* [Work task]:
Return the lines below that carry the word "none".

* [Given information]:
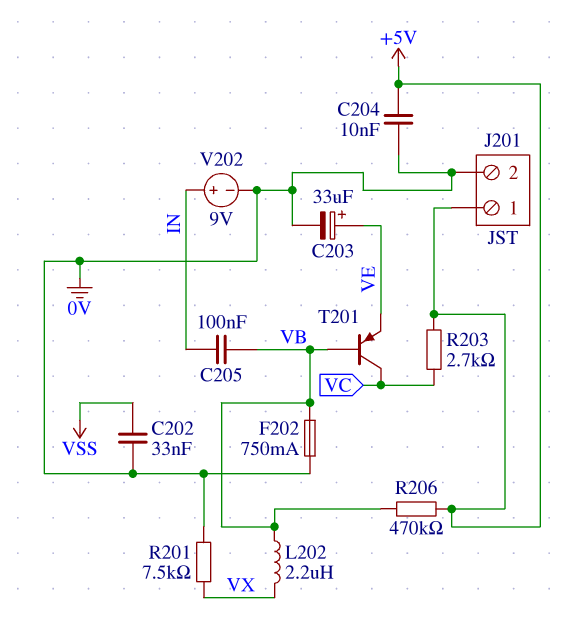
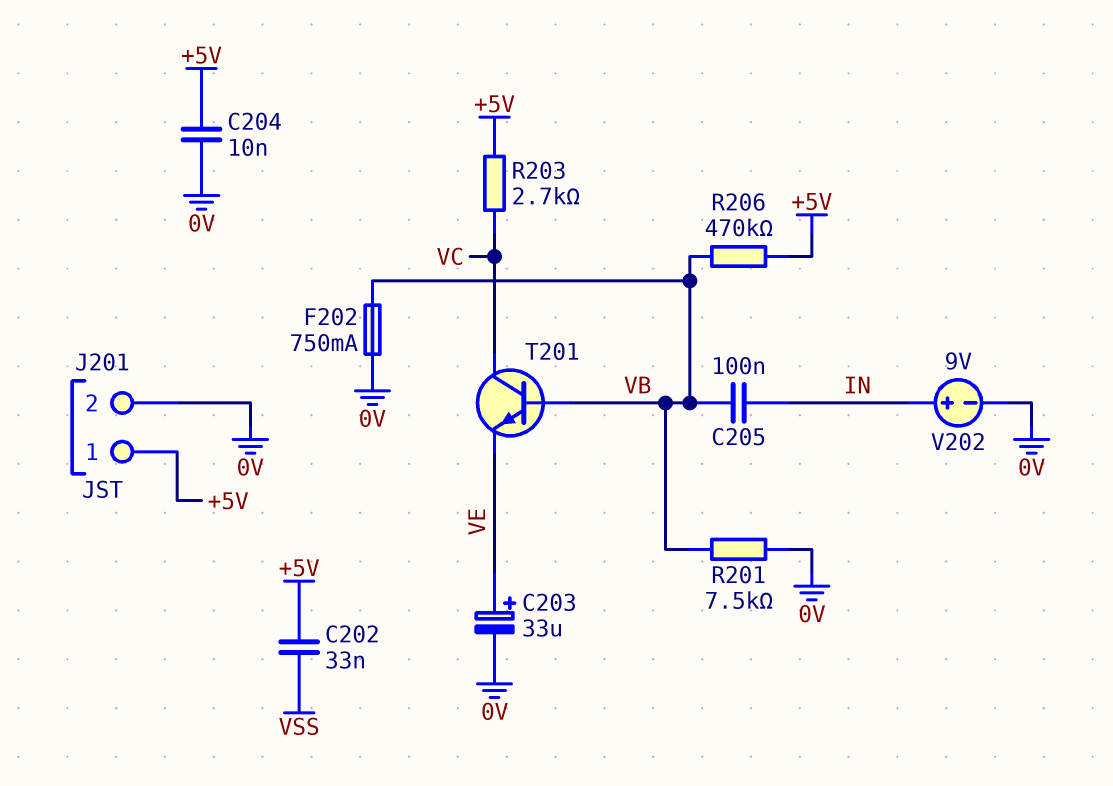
C202: 33nF (0V, VSS) -> 33nF (+5V, VSS)
L202: 2.2uH (VB, VX) -> none
R201: 7.5k (0V, VX) -> 7.5k (0V, VB)
T201: PNP (B VB, C VC, E VE) -> NPN (B VB, C VC, E VE)

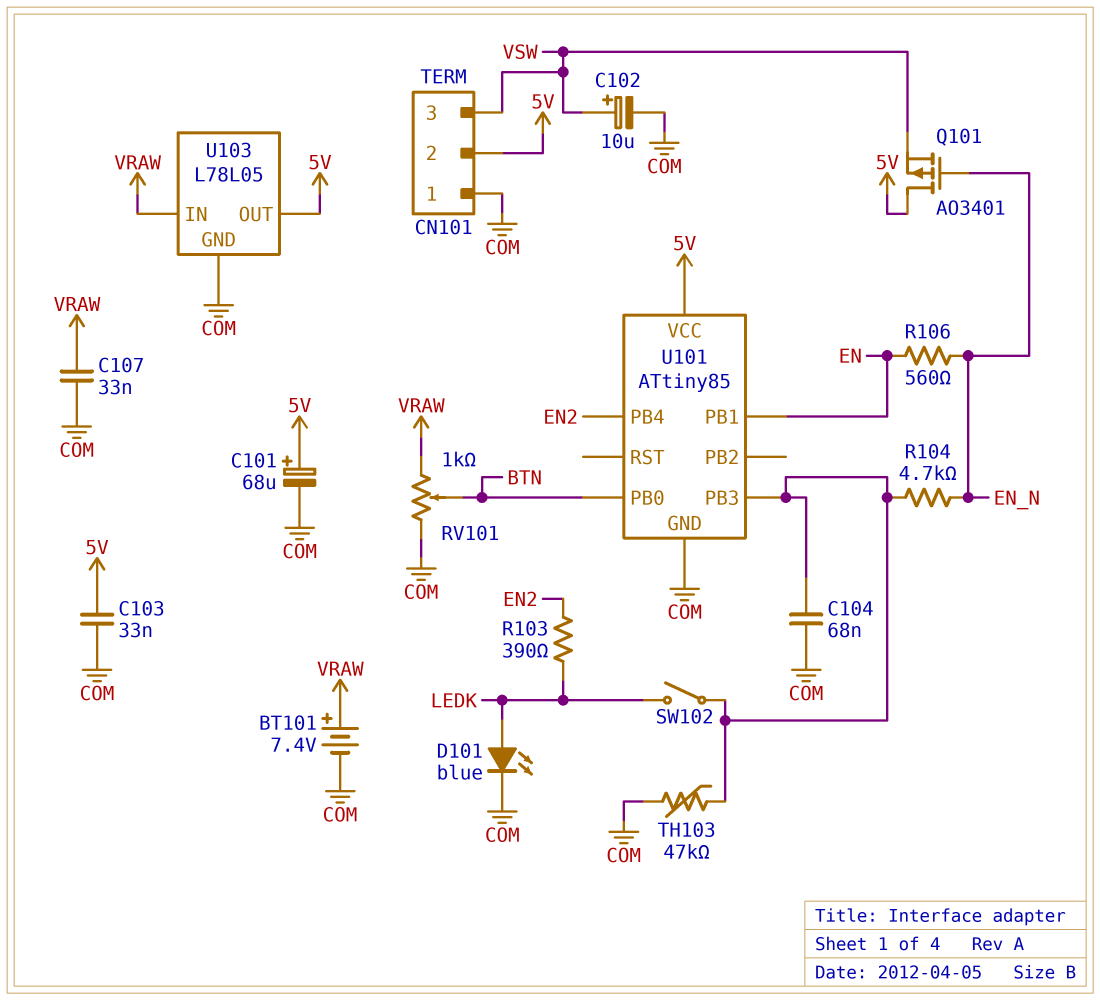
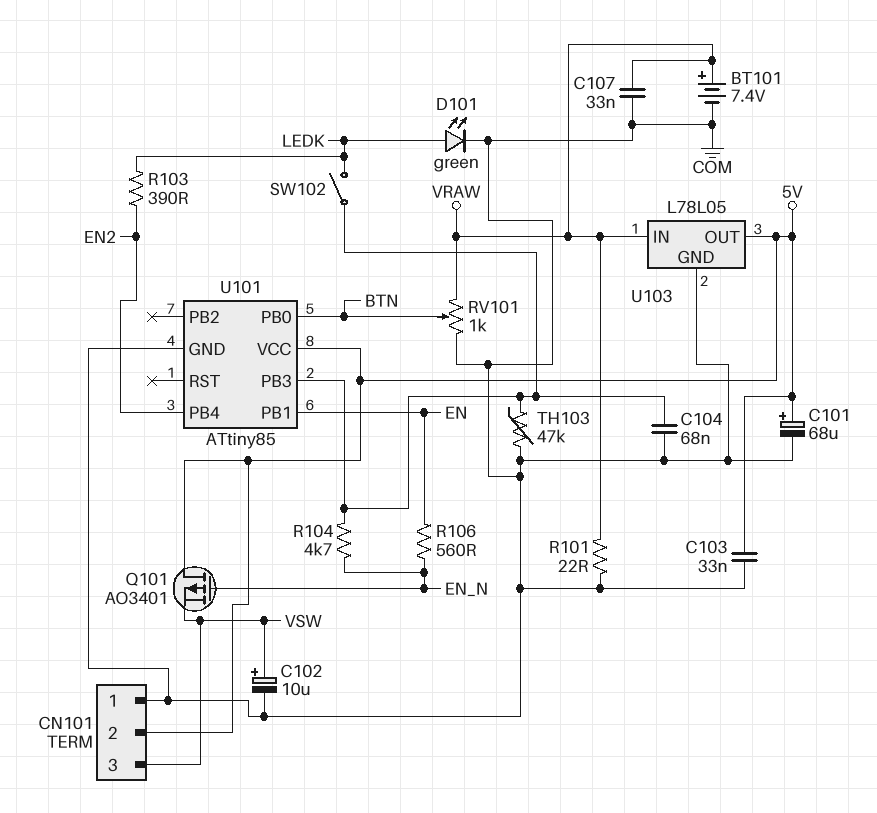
D101: LED blue (A LEDK, K COM) -> LED green (A LEDK, K COM)
R101: none -> 22 (COM, VRAW)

* [Result for this exercise]:
L202: 2.2uH (VB, VX) -> none
R101: none -> 22 (COM, VRAW)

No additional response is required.